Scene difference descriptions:
════════════════════
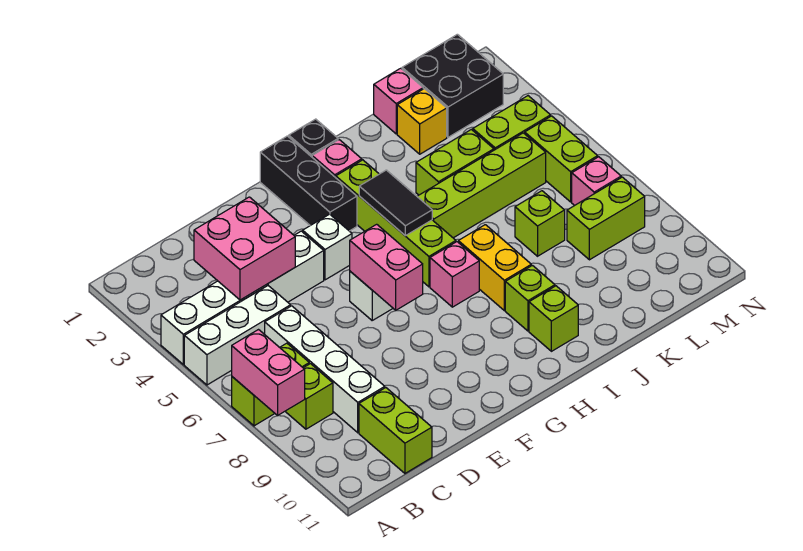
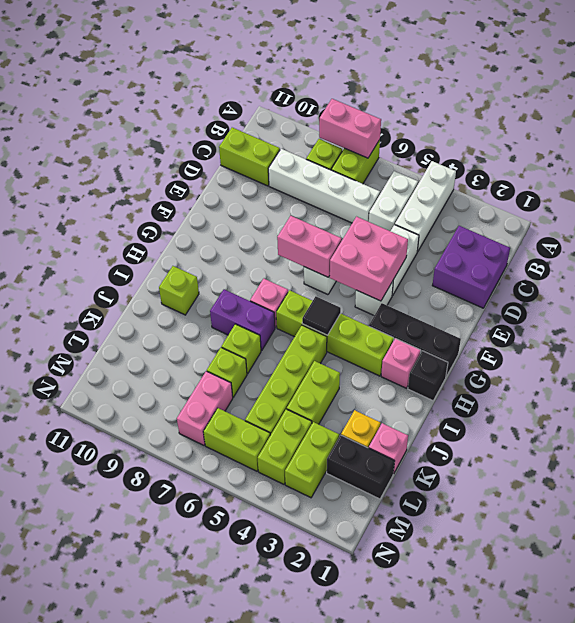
white brick A5:C5 level 1 -> white brick B5:C5 level 1
none -> purple brick C1:D2 level 1
pink brick C3:D4 level 2 -> pink brick E4:F5 level 2
black tile H4:H5 level 2 -> black tile H5 level 2
yellow brick I7:I8 level 1 -> purple brick I7:I8 level 1
lime brick I9 level 1 -> lime brick J7 level 1
black brick L1:M2 level 1 -> black brick L1:L2 level 1
lime brick L8:M8 level 1 -> lime brick L3:M3 level 1
pink brick M7 level 1 -> pink brick L7:M7 level 1

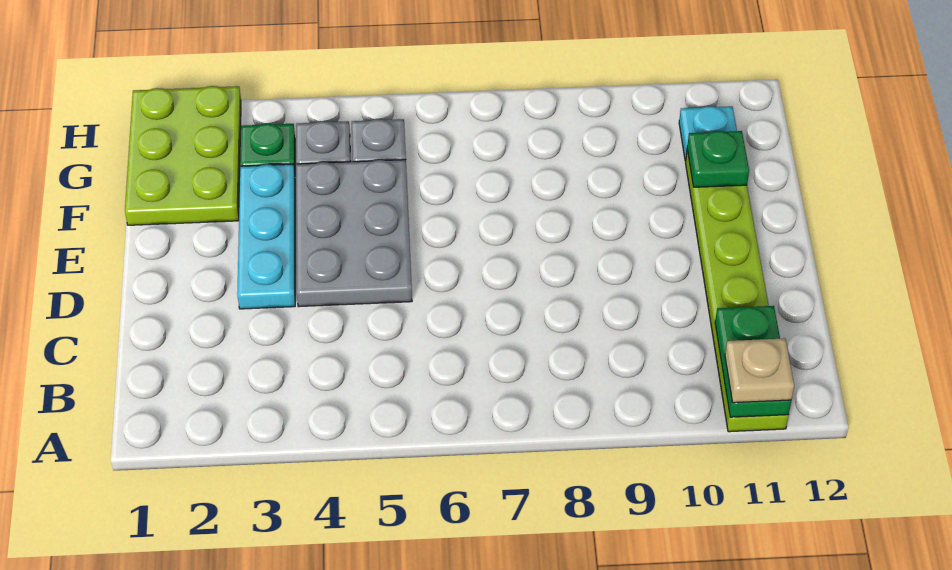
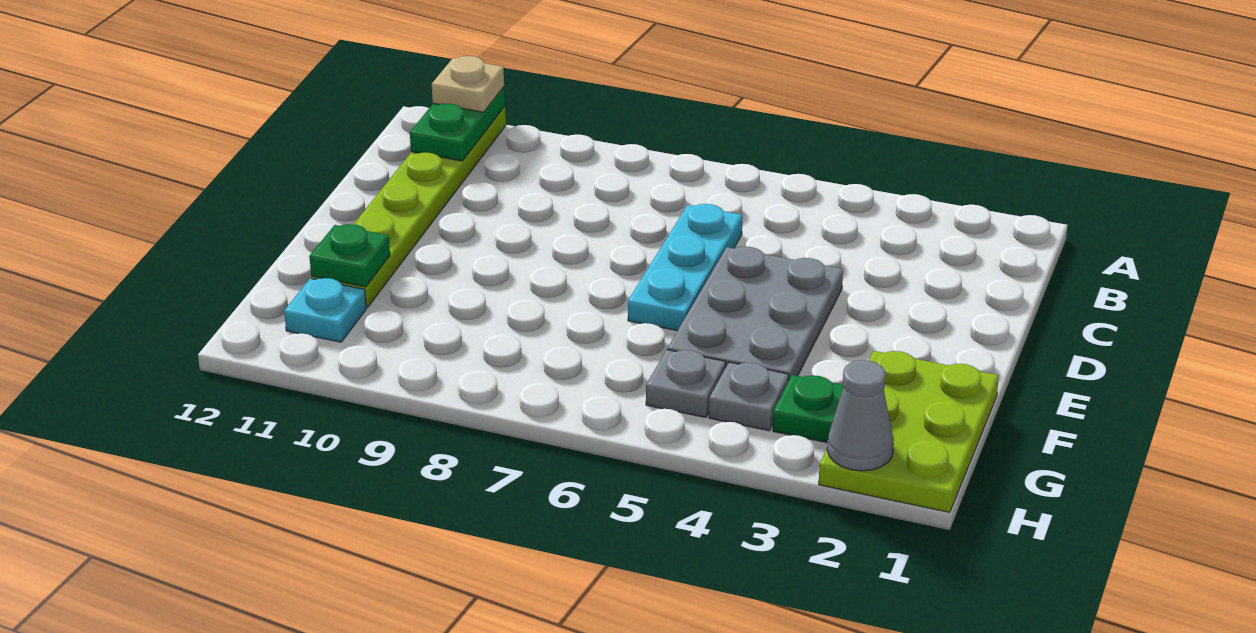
cyan plate D3:F3 level 1 -> cyan plate C6:E6 level 1
none -> grey cone H2 level 2

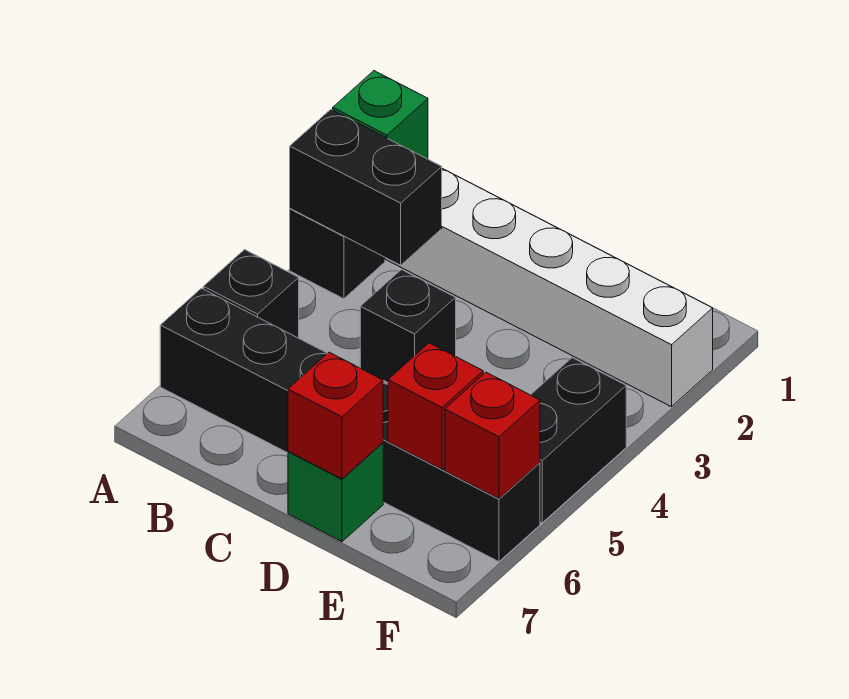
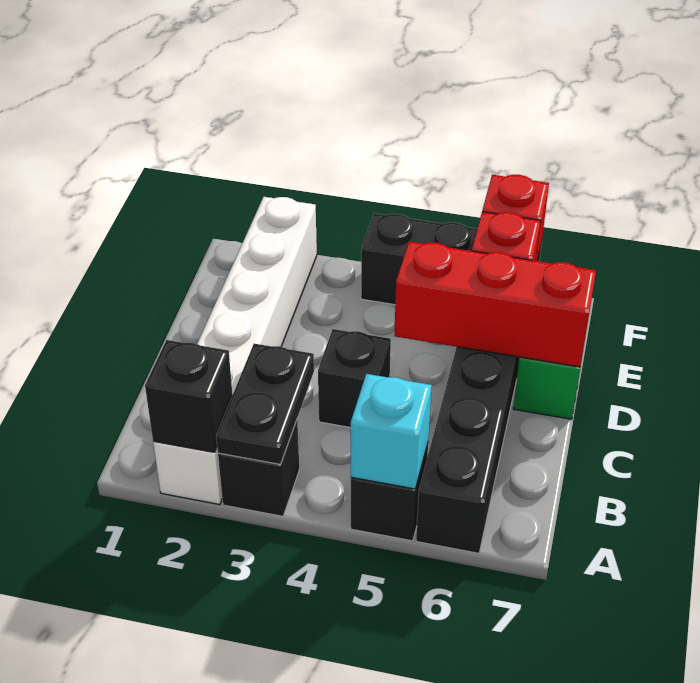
green brick A2 level 2 -> black brick A2 level 2
black brick A3:B3 level 2 -> black plate A3:B3 level 2
none -> cyan brick A5 level 2
red brick D7 level 2 -> red brick D5:D7 level 2

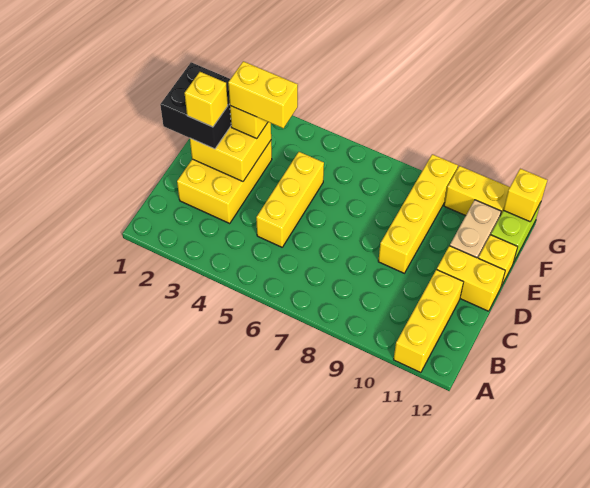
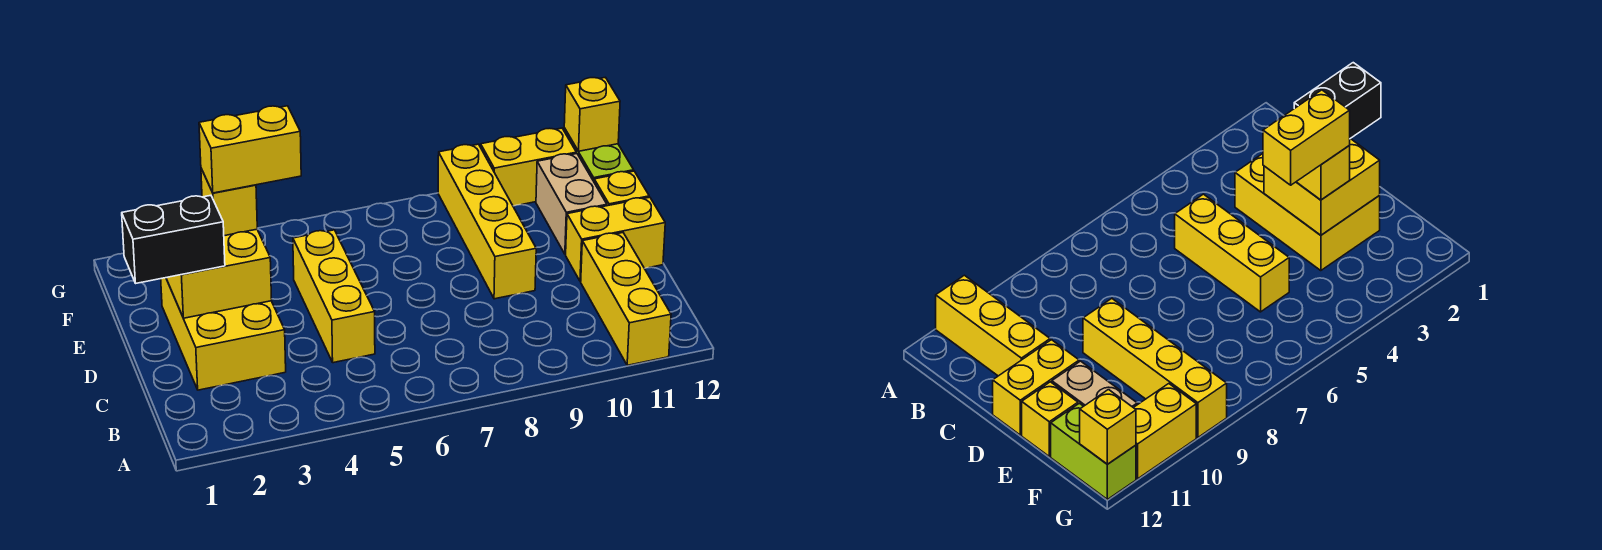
black brick D1:E2 level 3 -> black brick D1:D2 level 3
yellow brick D2 level 4 -> none

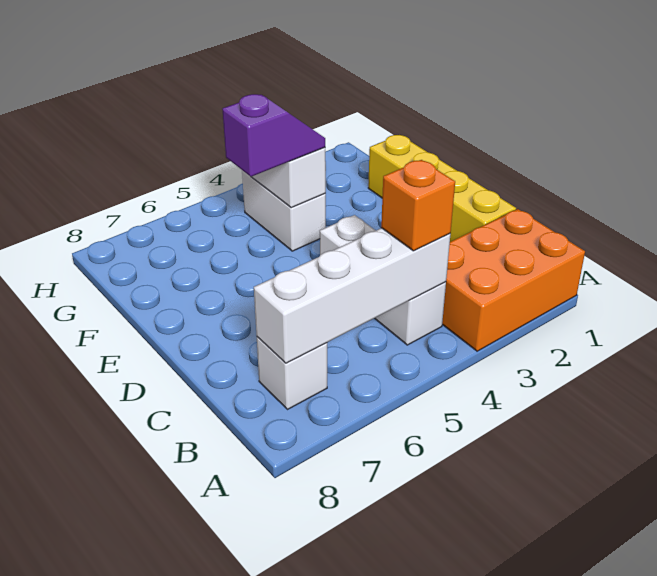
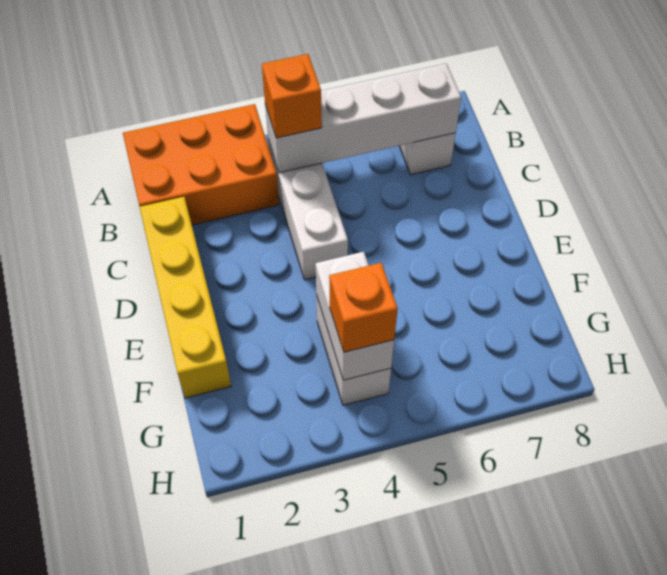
purple slope F4:F5 level 3 top 5 -> none
none -> orange brick G4 level 3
════════════════════
_Work to complete_:
Repeat the lines above exactly, beginning with the one containing "lime brick L8:M8" and finishing with the one containing "black brick D1:E2". No pictures belong in the copy.

_Task output_:
lime brick L8:M8 level 1 -> lime brick L3:M3 level 1
pink brick M7 level 1 -> pink brick L7:M7 level 1

cyan plate D3:F3 level 1 -> cyan plate C6:E6 level 1
none -> grey cone H2 level 2

green brick A2 level 2 -> black brick A2 level 2
black brick A3:B3 level 2 -> black plate A3:B3 level 2
none -> cyan brick A5 level 2
red brick D7 level 2 -> red brick D5:D7 level 2

black brick D1:E2 level 3 -> black brick D1:D2 level 3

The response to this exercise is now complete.